■ **WHAT THE TASK REQUIRES**
From the first line of the data down to the line bearing "brown brick I10", output every line exactly and include no pictures.

■ **DATA EXTRACT**
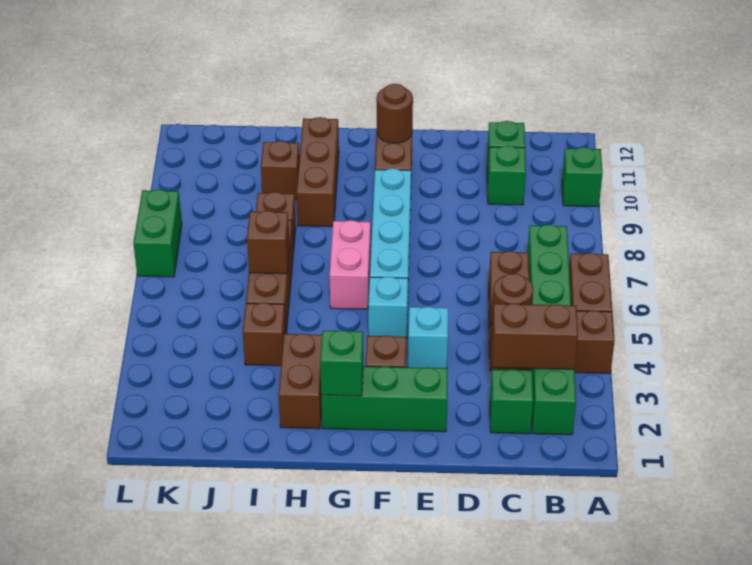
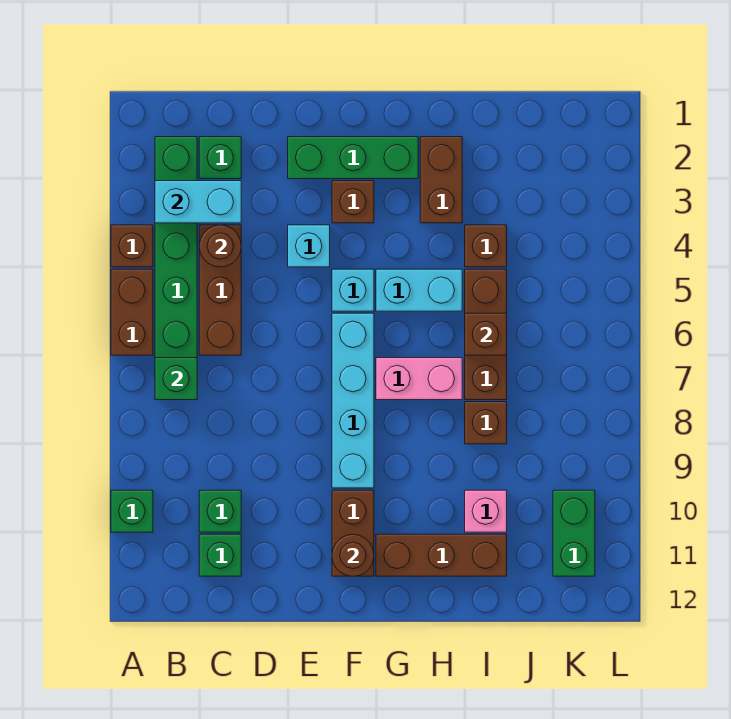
brown brick B3:C3 level 2 -> cyan brick B3:C3 level 2
green brick G2 level 2 -> green brick B7 level 2
none -> cyan brick G5:H5 level 1
pink brick G6:G7 level 1 -> pink brick G7:H7 level 1
brown brick H9:H11 level 1 -> brown brick G11:I11 level 1
brown brick I10 level 1 -> pink brick I10 level 1
green brick L7:L8 level 1 -> green brick K10:K11 level 1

■ **EXPECTED OUTPUT**
brown brick B3:C3 level 2 -> cyan brick B3:C3 level 2
green brick G2 level 2 -> green brick B7 level 2
none -> cyan brick G5:H5 level 1
pink brick G6:G7 level 1 -> pink brick G7:H7 level 1
brown brick H9:H11 level 1 -> brown brick G11:I11 level 1
brown brick I10 level 1 -> pink brick I10 level 1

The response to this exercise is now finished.